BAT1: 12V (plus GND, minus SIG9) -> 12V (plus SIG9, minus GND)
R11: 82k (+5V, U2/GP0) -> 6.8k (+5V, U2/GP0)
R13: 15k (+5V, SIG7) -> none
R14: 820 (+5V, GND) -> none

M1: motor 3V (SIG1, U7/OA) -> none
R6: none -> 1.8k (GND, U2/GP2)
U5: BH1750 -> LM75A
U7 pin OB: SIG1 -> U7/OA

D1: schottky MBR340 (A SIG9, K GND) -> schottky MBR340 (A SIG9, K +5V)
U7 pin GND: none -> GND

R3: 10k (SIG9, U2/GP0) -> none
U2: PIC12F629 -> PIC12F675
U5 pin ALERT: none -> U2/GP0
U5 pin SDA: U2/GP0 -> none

__________________________________________________

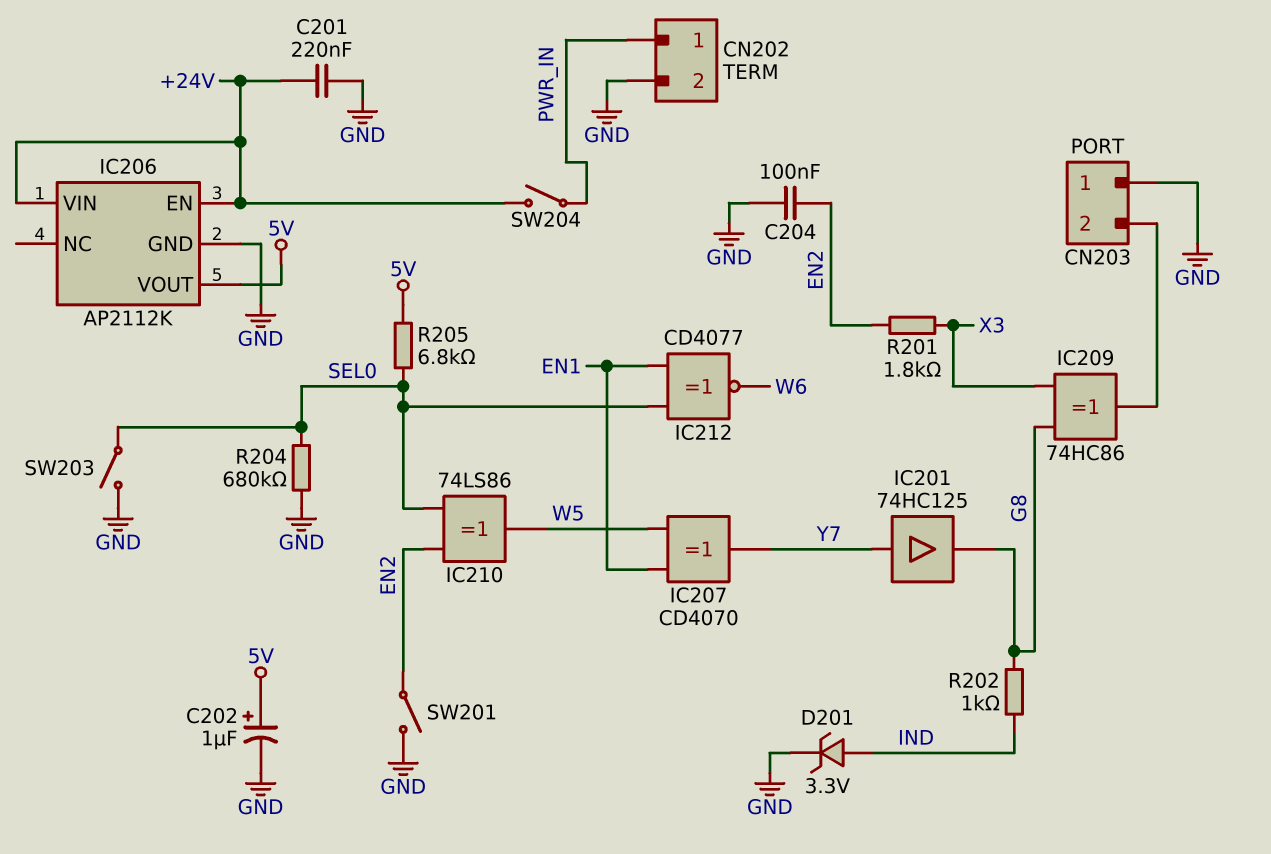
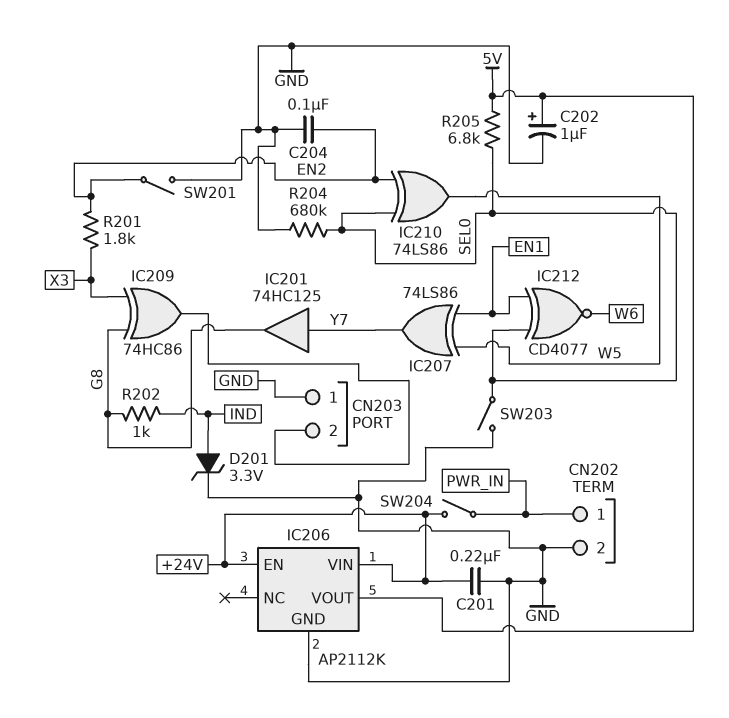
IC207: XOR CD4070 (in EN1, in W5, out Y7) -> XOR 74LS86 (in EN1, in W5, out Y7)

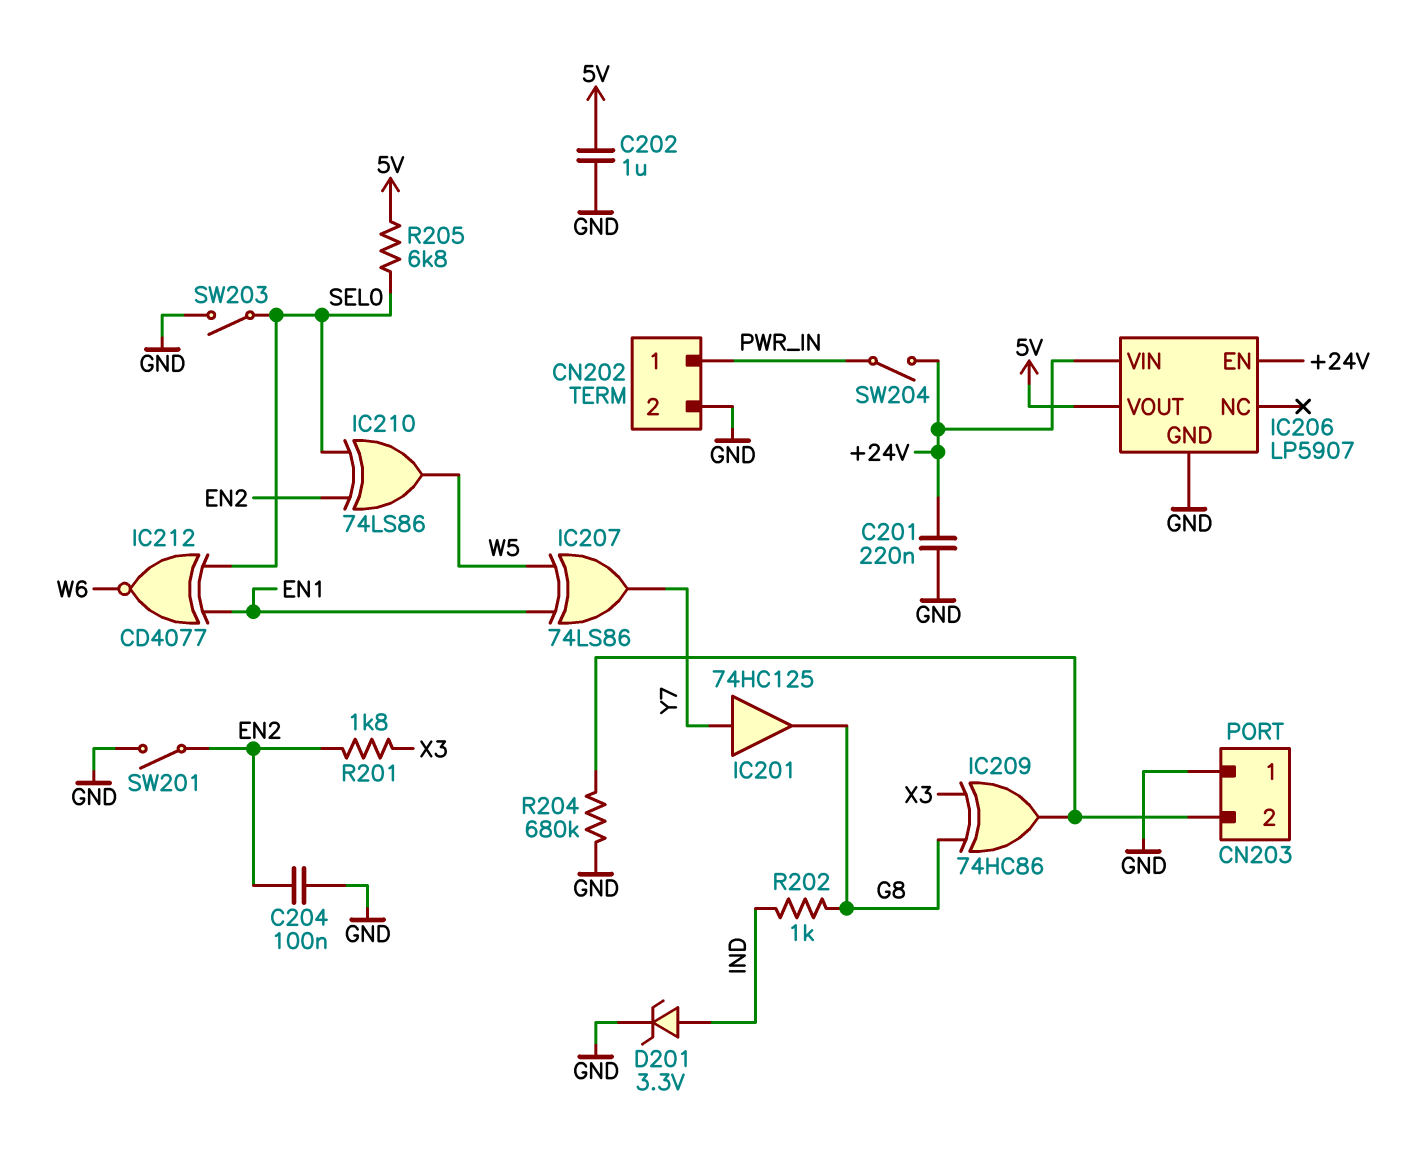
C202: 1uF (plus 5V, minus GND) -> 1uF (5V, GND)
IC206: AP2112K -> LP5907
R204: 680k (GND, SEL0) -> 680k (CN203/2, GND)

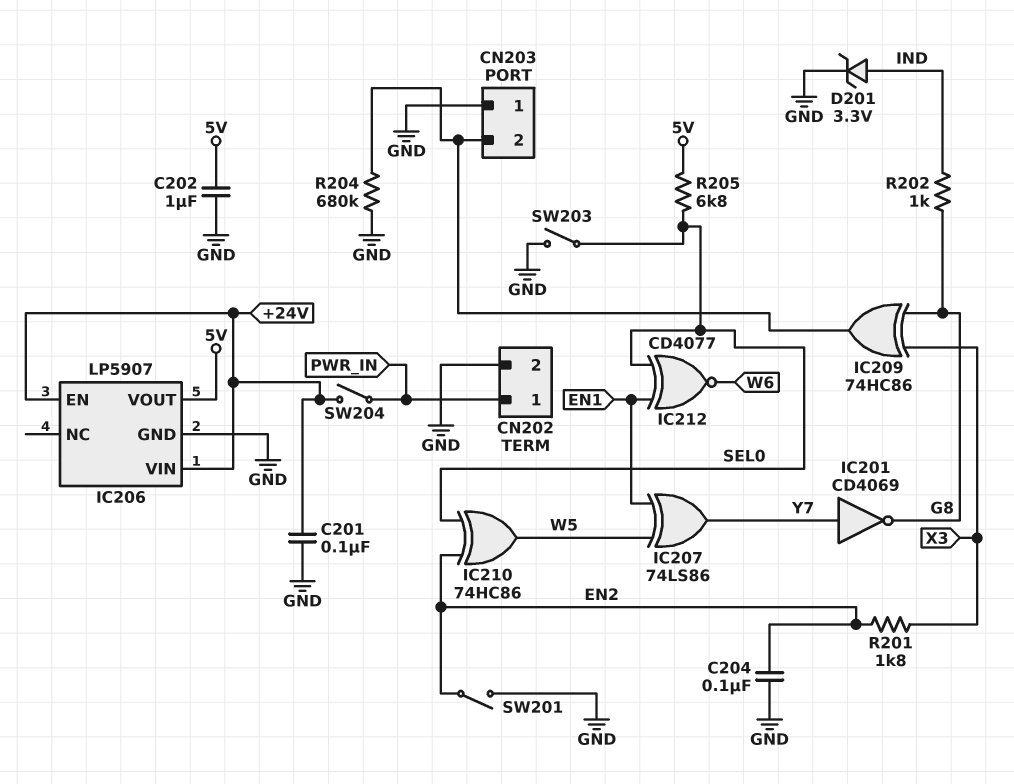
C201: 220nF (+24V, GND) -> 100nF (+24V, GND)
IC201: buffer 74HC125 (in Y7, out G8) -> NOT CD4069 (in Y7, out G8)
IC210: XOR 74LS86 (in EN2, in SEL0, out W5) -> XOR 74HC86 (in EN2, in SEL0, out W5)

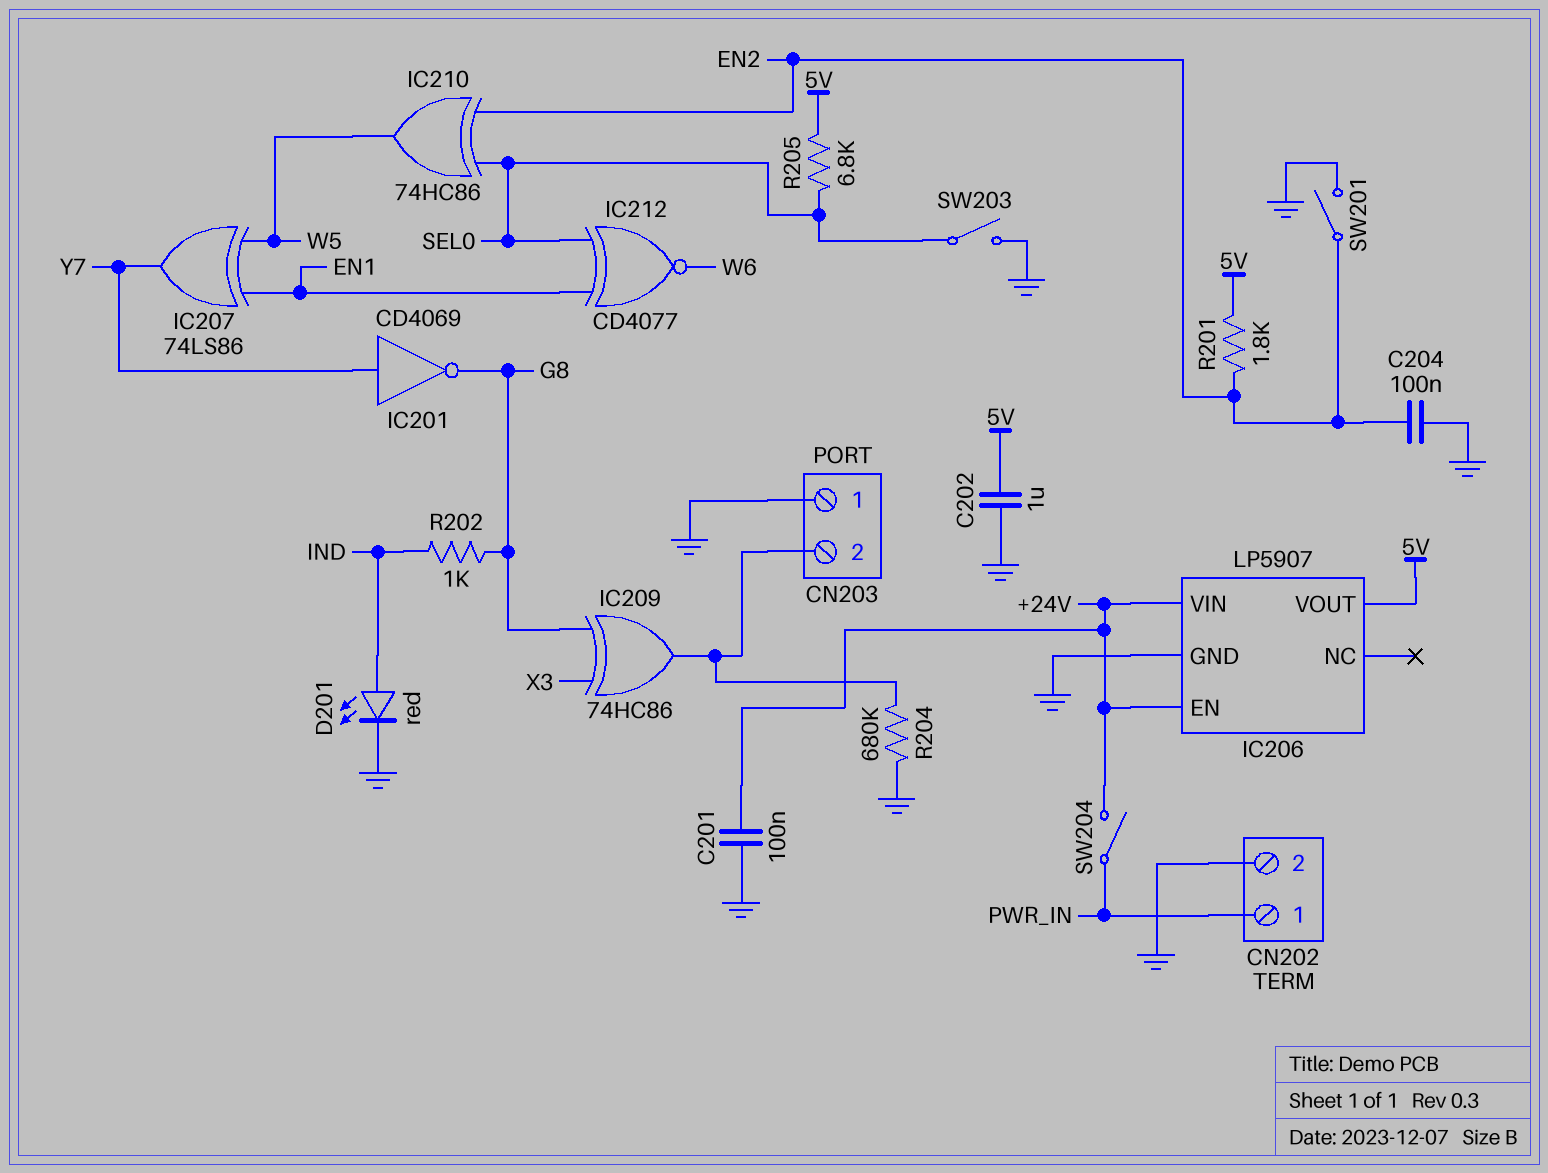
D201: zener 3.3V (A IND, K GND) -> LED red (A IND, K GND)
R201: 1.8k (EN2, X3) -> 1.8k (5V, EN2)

__________________________________________________

> Task goal: Each line above where the word "minus" occurs should be copied out.

> Finished task:
BAT1: 12V (plus GND, minus SIG9) -> 12V (plus SIG9, minus GND)
C202: 1uF (plus 5V, minus GND) -> 1uF (5V, GND)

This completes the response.